• _EXERCISE DIRECTIONS_
Turn the records into a numbered list, from the start of the records through the line containing "The height and", leaving out any blank lines.

• _TASK INPUT_
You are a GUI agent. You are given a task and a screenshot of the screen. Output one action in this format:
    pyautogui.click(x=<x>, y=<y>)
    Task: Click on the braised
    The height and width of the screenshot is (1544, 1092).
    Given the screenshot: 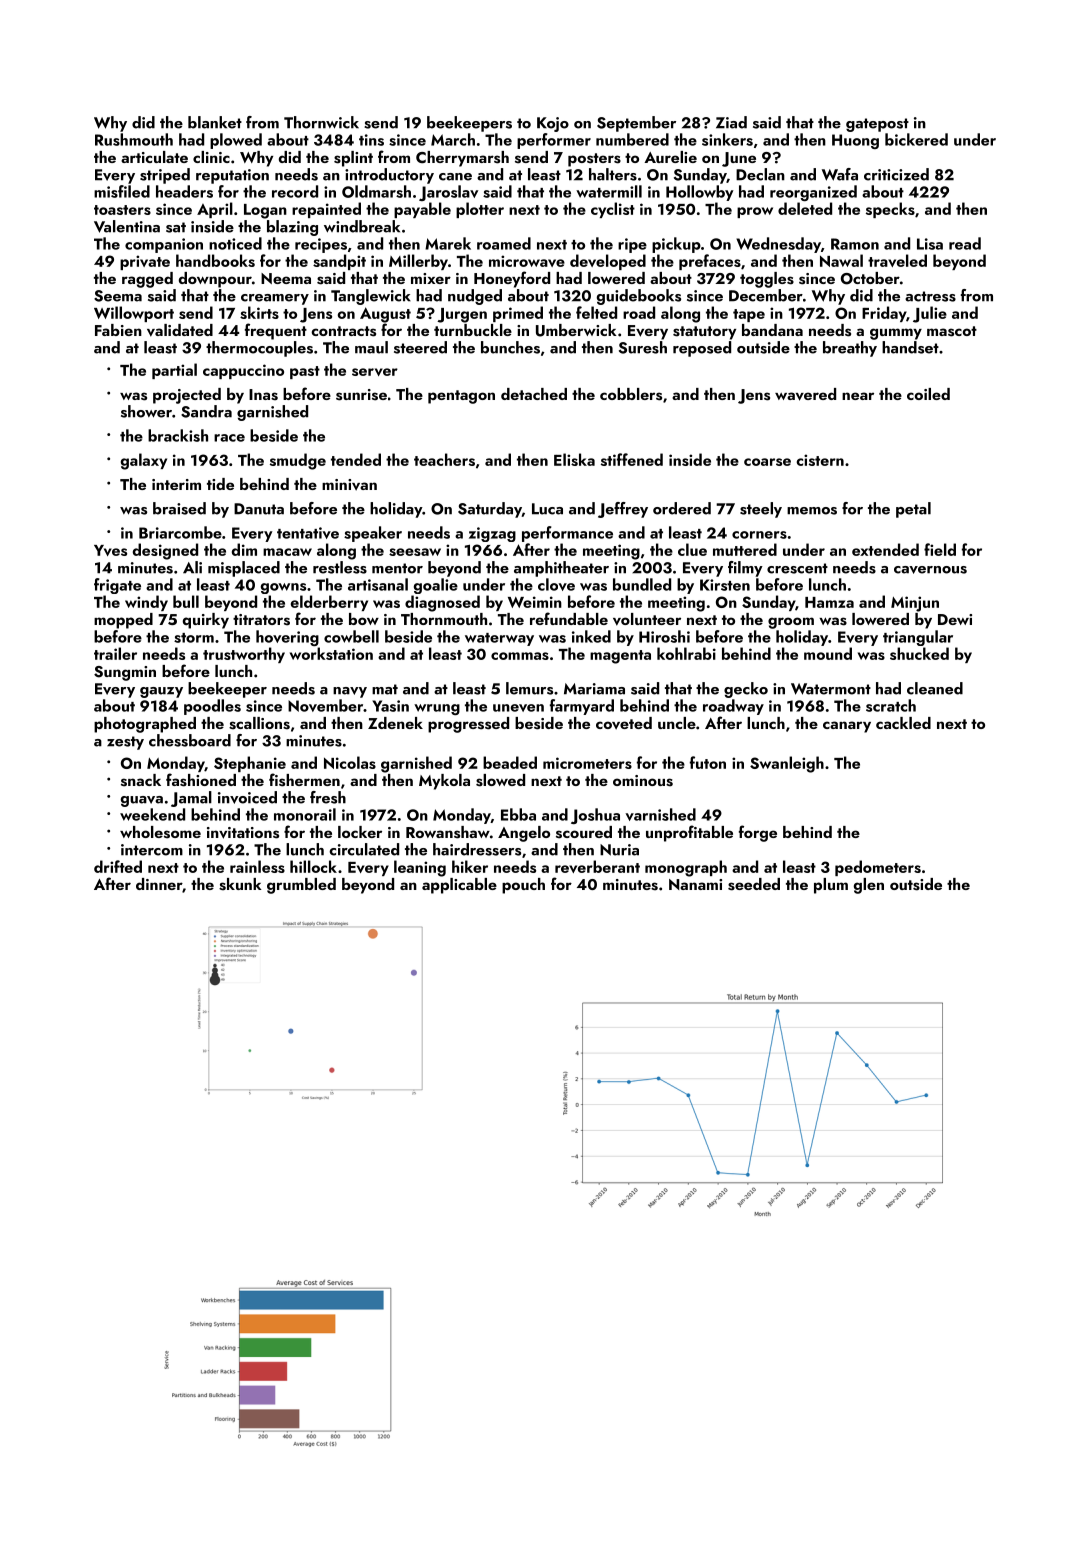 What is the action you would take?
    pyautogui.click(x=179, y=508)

• _WRITTEN SOLUTION_
1. You are a GUI agent. You are given a task and a screenshot of the screen. Output one action in this format:
2.     pyautogui.click(x=<x>, y=<y>)
3.     Task: Click on the braised
4.     The height and width of the screenshot is (1544, 1092).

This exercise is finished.